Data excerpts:
_____

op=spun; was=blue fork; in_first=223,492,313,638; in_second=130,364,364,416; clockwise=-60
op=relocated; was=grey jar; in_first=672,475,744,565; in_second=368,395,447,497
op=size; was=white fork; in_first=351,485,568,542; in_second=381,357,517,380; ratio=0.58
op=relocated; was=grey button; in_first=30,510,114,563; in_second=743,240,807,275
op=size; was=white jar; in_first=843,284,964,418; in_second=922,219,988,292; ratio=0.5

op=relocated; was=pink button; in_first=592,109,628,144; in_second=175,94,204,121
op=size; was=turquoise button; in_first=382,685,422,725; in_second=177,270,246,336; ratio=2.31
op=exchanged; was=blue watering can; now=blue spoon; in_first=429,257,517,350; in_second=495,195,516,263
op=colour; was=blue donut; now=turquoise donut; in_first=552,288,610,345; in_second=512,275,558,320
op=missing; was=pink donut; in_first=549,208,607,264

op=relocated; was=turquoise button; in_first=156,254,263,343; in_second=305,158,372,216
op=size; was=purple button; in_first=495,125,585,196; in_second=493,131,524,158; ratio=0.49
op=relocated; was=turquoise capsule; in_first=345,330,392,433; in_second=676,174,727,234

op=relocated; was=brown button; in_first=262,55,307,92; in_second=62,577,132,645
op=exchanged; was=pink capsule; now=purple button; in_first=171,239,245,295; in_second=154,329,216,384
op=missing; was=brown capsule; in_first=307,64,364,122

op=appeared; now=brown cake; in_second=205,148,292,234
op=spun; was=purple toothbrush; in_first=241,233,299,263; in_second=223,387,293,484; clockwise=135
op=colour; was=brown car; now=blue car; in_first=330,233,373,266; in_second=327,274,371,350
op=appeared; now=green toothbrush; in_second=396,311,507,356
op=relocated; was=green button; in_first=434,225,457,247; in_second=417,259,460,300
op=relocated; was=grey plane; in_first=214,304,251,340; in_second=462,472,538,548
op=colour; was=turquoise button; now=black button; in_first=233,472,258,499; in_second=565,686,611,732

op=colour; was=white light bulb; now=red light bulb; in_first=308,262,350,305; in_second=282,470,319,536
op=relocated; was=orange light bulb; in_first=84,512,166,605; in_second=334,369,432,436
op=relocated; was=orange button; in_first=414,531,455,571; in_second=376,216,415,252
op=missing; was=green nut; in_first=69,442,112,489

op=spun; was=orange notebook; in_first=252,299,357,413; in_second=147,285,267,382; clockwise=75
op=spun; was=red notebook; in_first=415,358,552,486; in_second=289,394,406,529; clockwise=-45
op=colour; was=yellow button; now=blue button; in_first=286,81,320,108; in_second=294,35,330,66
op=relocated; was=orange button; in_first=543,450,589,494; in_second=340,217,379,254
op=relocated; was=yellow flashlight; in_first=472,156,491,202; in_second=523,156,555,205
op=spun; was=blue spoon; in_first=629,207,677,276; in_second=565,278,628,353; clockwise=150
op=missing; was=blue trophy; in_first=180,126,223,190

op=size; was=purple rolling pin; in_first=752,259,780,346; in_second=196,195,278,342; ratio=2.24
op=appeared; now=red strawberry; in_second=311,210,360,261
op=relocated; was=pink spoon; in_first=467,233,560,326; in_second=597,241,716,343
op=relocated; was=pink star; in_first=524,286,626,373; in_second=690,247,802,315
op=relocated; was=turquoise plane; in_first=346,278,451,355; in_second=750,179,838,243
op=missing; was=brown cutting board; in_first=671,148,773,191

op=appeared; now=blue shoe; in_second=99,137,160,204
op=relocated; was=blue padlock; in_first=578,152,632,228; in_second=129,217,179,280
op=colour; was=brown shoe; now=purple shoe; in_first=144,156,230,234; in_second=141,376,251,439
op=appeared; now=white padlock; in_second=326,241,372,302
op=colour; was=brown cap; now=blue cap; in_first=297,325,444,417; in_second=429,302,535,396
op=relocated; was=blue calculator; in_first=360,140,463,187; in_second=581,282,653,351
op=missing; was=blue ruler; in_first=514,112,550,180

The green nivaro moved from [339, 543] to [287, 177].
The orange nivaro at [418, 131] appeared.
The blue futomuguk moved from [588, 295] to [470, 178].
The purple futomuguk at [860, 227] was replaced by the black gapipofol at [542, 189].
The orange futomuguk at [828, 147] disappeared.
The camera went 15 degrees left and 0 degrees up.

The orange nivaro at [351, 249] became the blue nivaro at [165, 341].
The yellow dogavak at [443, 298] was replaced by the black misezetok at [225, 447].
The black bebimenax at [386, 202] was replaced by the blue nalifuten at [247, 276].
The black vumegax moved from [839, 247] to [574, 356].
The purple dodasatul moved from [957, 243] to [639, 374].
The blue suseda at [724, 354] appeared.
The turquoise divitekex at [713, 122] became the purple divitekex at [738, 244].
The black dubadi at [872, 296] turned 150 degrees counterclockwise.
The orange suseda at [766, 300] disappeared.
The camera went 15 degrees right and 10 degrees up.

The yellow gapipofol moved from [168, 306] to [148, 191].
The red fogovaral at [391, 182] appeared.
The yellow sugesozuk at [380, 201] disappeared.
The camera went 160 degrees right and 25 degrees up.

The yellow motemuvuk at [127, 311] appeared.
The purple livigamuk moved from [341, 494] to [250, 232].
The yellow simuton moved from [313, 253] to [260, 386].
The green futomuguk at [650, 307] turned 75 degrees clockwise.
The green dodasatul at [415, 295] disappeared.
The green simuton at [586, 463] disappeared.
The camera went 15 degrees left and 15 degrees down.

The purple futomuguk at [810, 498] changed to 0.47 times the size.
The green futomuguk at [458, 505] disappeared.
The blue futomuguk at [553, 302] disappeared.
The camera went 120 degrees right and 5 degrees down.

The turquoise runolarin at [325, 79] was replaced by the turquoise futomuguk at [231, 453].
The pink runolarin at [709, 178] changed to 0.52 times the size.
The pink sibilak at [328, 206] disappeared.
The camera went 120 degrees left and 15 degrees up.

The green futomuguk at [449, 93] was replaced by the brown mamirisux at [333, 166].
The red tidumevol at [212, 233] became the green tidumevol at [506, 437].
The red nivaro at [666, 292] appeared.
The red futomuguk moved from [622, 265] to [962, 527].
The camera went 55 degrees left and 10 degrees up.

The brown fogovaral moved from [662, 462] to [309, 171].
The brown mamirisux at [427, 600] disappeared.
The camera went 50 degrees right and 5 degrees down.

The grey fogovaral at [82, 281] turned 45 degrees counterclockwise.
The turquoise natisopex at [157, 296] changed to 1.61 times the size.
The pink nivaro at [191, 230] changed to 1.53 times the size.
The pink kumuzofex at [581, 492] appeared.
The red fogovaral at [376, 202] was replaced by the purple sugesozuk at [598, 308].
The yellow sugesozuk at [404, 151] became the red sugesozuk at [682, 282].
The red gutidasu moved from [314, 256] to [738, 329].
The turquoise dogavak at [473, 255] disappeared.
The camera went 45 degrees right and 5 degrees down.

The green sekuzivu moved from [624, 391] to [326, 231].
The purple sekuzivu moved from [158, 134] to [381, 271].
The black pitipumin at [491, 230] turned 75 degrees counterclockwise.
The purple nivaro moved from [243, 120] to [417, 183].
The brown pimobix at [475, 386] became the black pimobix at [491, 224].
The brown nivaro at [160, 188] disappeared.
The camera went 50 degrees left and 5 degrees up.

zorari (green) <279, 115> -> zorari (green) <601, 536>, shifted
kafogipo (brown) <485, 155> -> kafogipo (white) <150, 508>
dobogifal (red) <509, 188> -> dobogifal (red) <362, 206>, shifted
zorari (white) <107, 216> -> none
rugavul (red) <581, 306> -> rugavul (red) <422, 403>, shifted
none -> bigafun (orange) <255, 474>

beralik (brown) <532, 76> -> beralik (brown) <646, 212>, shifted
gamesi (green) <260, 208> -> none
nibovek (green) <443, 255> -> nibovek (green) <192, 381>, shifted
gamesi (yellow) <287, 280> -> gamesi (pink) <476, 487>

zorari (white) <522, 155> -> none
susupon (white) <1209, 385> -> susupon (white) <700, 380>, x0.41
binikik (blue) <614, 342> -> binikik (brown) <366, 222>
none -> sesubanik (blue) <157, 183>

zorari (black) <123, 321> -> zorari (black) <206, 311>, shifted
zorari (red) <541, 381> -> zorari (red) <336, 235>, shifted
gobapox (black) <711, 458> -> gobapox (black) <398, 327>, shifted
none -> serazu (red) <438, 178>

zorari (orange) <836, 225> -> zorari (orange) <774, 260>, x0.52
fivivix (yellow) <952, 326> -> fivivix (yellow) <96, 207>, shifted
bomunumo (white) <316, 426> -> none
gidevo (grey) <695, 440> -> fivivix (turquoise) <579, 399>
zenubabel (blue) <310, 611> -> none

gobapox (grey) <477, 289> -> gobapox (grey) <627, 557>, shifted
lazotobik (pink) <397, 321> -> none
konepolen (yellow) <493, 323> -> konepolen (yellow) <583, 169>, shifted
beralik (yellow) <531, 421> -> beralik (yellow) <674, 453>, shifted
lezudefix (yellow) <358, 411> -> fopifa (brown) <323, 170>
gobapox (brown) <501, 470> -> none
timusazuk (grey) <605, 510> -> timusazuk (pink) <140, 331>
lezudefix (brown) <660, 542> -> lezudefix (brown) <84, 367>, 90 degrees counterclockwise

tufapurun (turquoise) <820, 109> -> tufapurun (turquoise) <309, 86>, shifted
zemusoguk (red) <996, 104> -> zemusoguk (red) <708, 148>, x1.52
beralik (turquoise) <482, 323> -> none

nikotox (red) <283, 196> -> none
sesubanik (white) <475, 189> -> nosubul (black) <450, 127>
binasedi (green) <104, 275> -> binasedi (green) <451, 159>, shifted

_____

_EXERCISE GOAL_
Reproduce the entries exactly, but only from their first line to the line holding "op=relocated; was=grey button;", with that last line kept.

_OUTPUT OF THE TASK_
op=spun; was=blue fork; in_first=223,492,313,638; in_second=130,364,364,416; clockwise=-60
op=relocated; was=grey jar; in_first=672,475,744,565; in_second=368,395,447,497
op=size; was=white fork; in_first=351,485,568,542; in_second=381,357,517,380; ratio=0.58
op=relocated; was=grey button; in_first=30,510,114,563; in_second=743,240,807,275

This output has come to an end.